* How to complete this task
Set down, please, exactly the lines below that run from the line with "camera: 70 degrees right, 5 degrees down" to the line with "white donut [447,118,496,148]", both lines included.

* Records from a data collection
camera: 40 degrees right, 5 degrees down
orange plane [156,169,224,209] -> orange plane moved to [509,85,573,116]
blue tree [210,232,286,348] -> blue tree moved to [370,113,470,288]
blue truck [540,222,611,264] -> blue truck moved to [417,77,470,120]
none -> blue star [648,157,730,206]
--
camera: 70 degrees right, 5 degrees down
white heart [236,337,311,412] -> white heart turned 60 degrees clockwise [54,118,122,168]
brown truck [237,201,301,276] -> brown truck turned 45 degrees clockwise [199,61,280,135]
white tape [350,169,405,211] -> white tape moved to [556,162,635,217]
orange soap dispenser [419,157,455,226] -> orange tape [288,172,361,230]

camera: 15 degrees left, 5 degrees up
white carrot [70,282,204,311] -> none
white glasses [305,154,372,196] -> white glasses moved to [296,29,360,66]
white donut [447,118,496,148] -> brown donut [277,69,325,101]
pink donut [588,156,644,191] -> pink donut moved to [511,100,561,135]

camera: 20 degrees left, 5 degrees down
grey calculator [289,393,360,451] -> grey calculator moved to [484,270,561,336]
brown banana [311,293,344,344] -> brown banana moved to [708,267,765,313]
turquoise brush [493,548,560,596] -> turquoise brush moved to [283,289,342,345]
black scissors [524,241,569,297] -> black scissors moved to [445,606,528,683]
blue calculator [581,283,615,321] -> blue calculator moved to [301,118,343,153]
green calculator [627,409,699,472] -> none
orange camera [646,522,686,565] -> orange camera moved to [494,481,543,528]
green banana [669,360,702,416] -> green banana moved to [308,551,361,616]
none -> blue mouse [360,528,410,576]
* * *
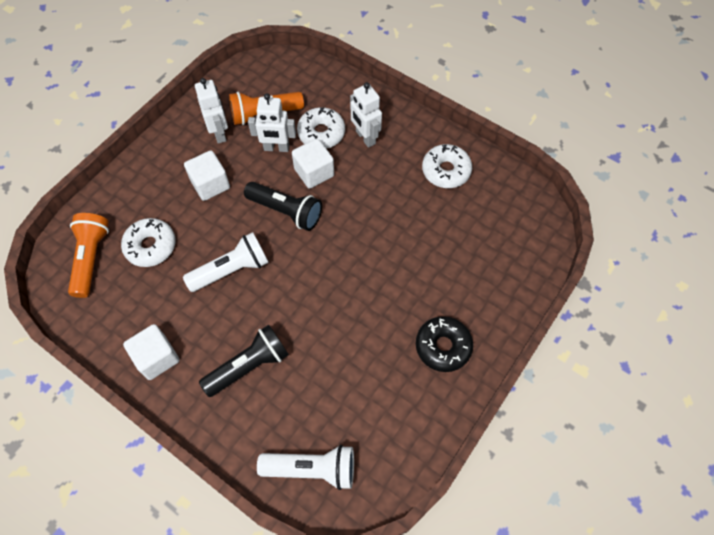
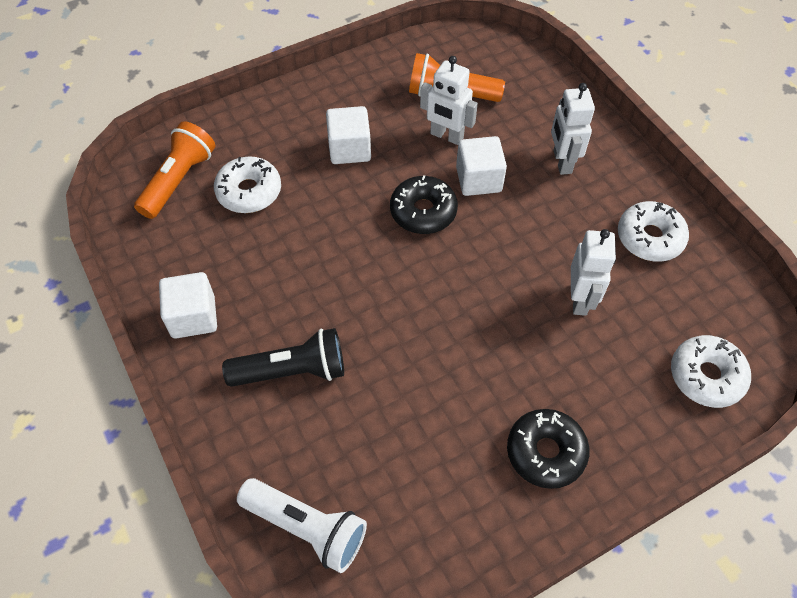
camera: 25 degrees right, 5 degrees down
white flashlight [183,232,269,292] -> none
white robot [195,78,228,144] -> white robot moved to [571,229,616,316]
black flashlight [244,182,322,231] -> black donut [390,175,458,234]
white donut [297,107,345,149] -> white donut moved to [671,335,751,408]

* Solution to this task
camera: 70 degrees right, 5 degrees down
white heart [236,337,311,412] -> white heart turned 60 degrees clockwise [54,118,122,168]
brown truck [237,201,301,276] -> brown truck turned 45 degrees clockwise [199,61,280,135]
white tape [350,169,405,211] -> white tape moved to [556,162,635,217]
orange soap dispenser [419,157,455,226] -> orange tape [288,172,361,230]

camera: 15 degrees left, 5 degrees up
white carrot [70,282,204,311] -> none
white glasses [305,154,372,196] -> white glasses moved to [296,29,360,66]
white donut [447,118,496,148] -> brown donut [277,69,325,101]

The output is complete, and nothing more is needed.